Short exercise -> Rewrite the stretch of lines from the one containing "crevasse (166, 1262)" through the one containing "separate (134, 653)", swapping "platform" for "station" and leaving everything else unchanged; give only those lines.
======== The input ========
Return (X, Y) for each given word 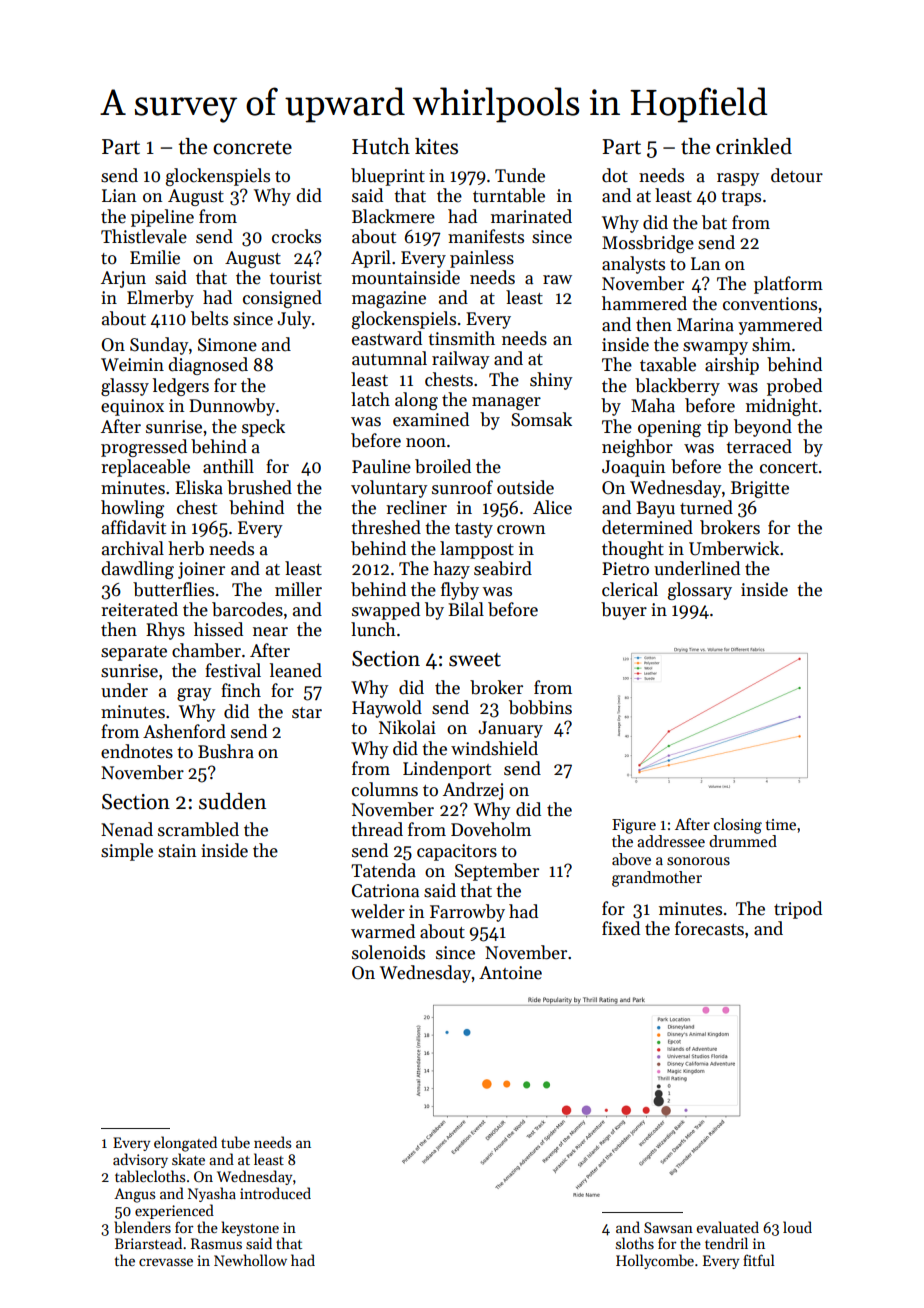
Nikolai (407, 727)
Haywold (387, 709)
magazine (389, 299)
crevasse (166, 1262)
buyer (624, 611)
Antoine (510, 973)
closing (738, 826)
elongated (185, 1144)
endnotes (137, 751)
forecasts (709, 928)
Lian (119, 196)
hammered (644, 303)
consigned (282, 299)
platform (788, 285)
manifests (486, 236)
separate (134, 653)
========
======== The input ========
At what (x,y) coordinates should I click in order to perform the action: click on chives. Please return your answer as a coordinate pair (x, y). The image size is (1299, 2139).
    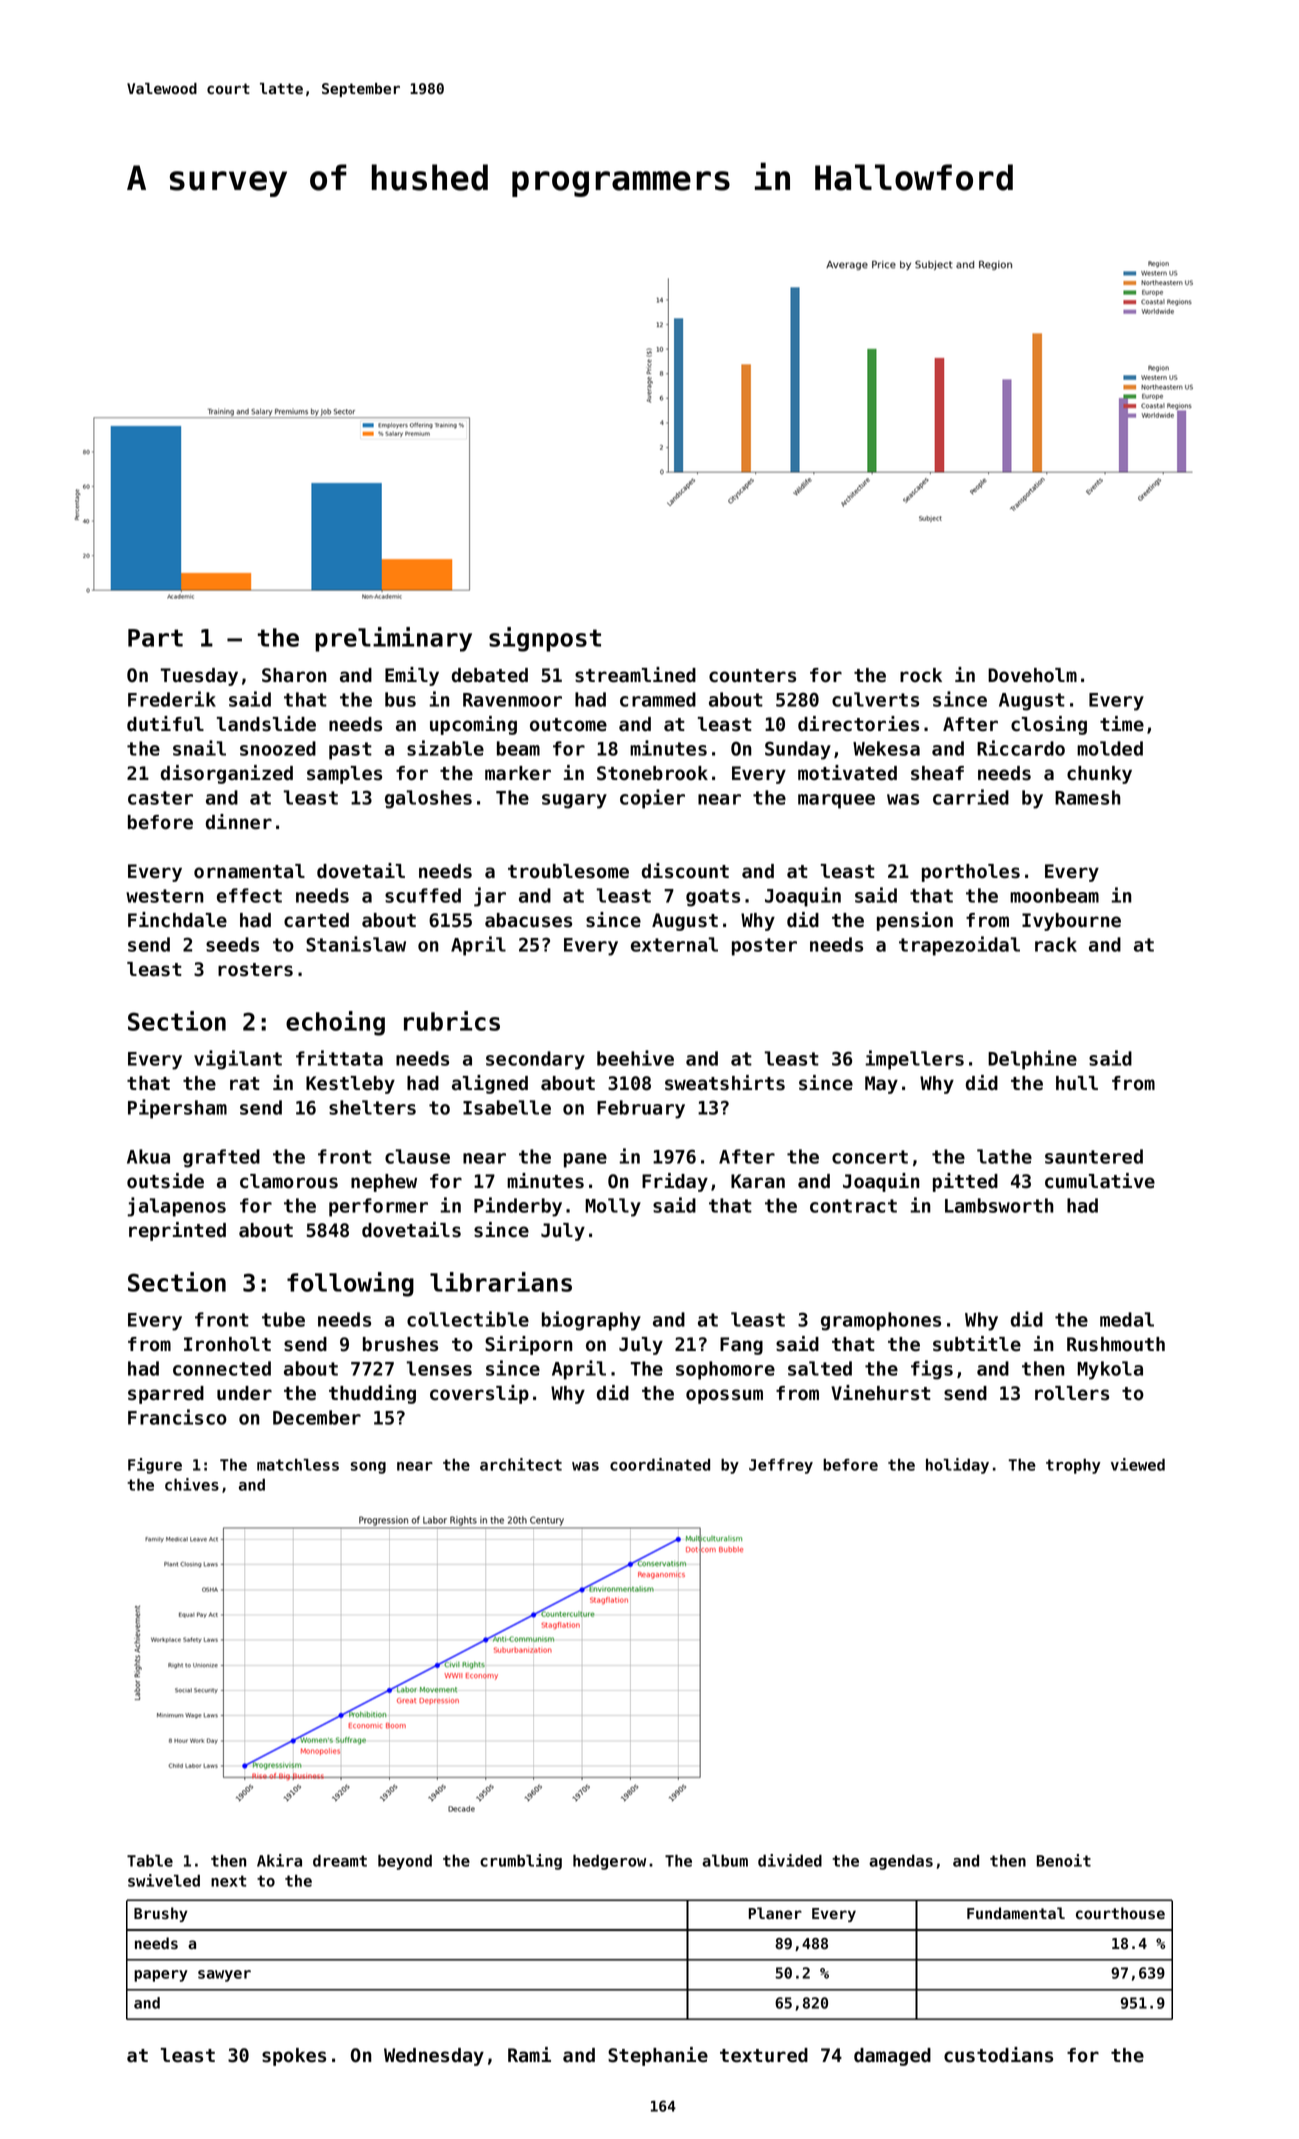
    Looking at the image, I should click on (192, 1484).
========
Result of the exercise ->
crevasse (166, 1262)
buyer (624, 611)
Antoine (510, 973)
closing (738, 826)
elongated (185, 1144)
endnotes (137, 751)
forecasts (709, 928)
Lian (119, 196)
hammered (644, 303)
consigned (282, 299)
station (788, 285)
manifests (486, 236)
separate (134, 653)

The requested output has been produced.